→ **EXERCISE DESCRIPTION**: Your reply should be the records below, duplicated exactly, with any picture removed.

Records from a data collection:
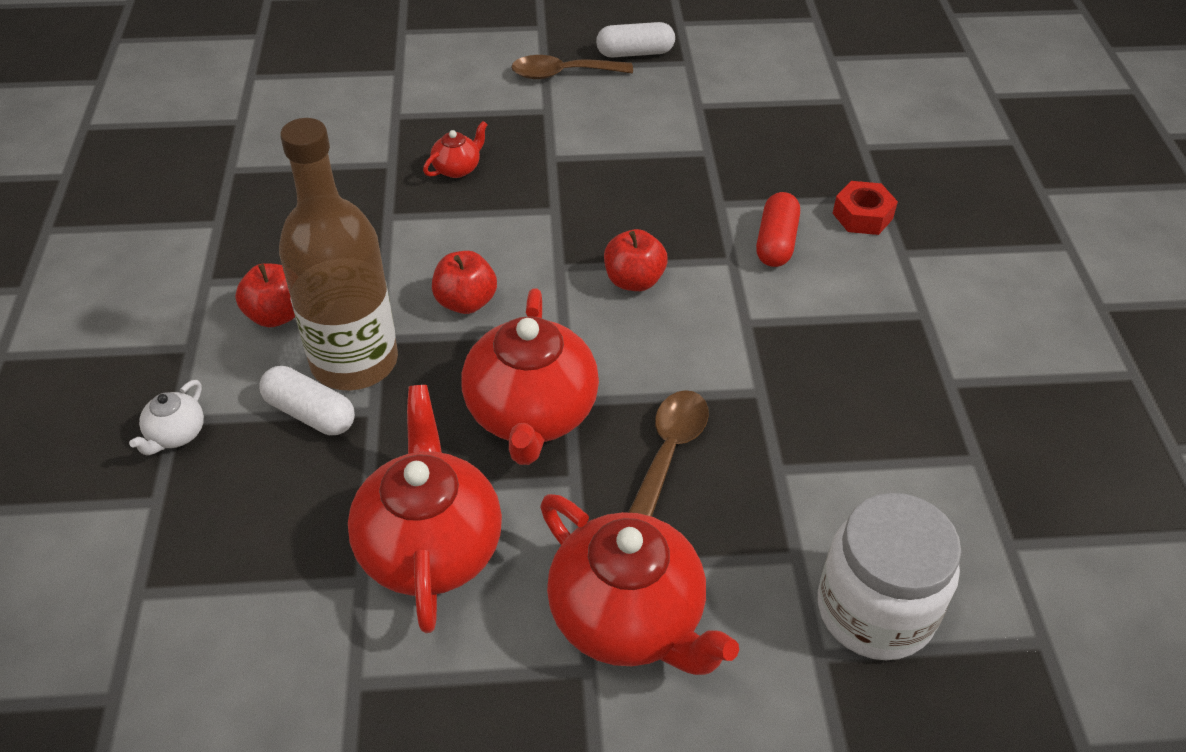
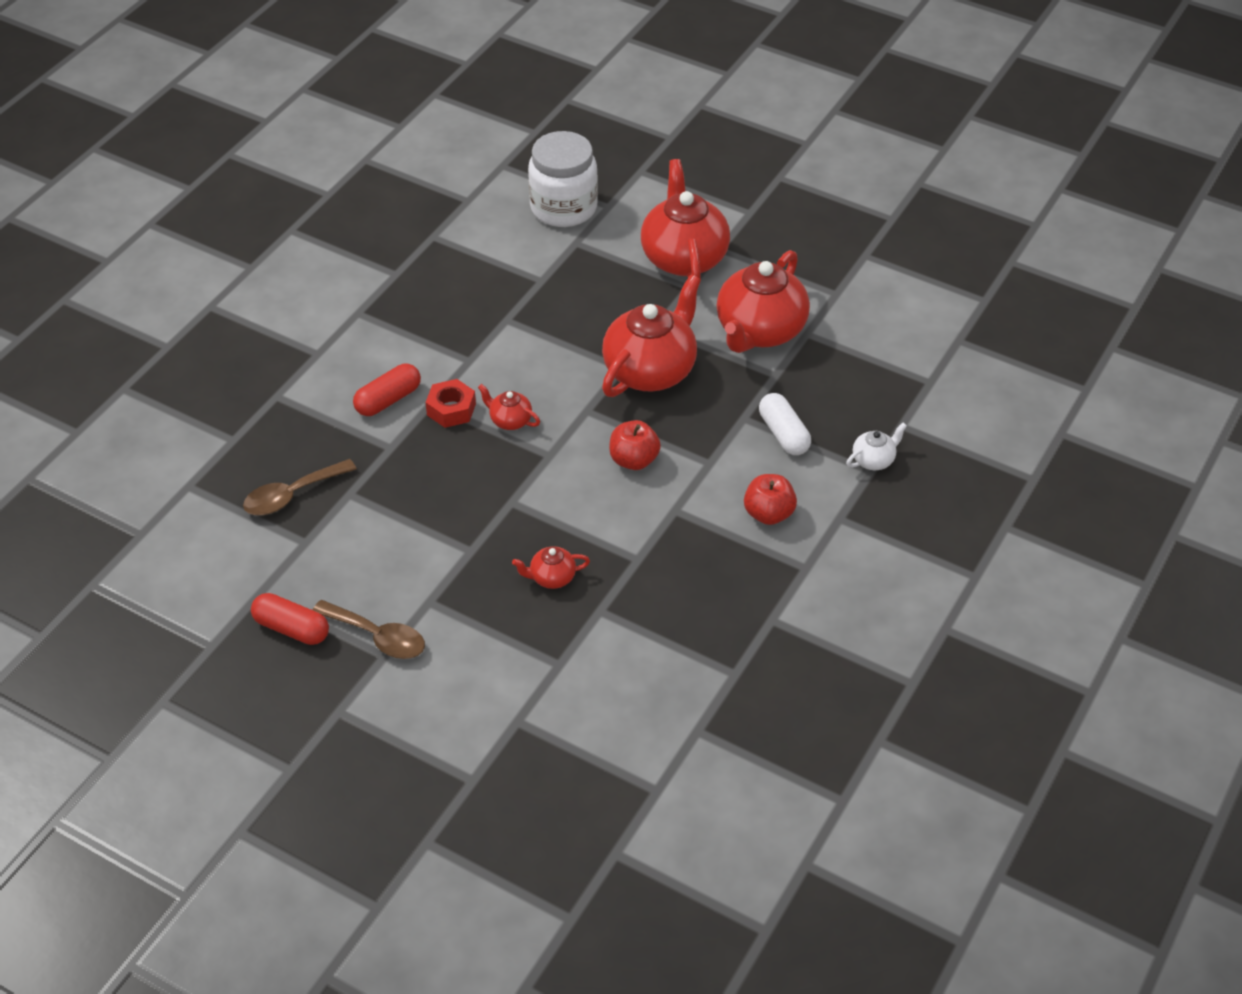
camera: 145 degrees left, 0 degrees up
(354, 361) = (736, 454): brown bottle -> none
(634, 281) = (510, 420): red apple -> red teapot
(635, 53) = (291, 628): white capsule -> red capsule
(669, 450) = (590, 315): brown spoon -> brown spoon (292, 495)
(862, 216) = (308, 389): red nut -> red nut (451, 409)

→ **FINISHED TASK**:
camera: 145 degrees left, 0 degrees up
(354, 361) = (736, 454): brown bottle -> none
(634, 281) = (510, 420): red apple -> red teapot
(635, 53) = (291, 628): white capsule -> red capsule
(669, 450) = (590, 315): brown spoon -> brown spoon (292, 495)
(862, 216) = (308, 389): red nut -> red nut (451, 409)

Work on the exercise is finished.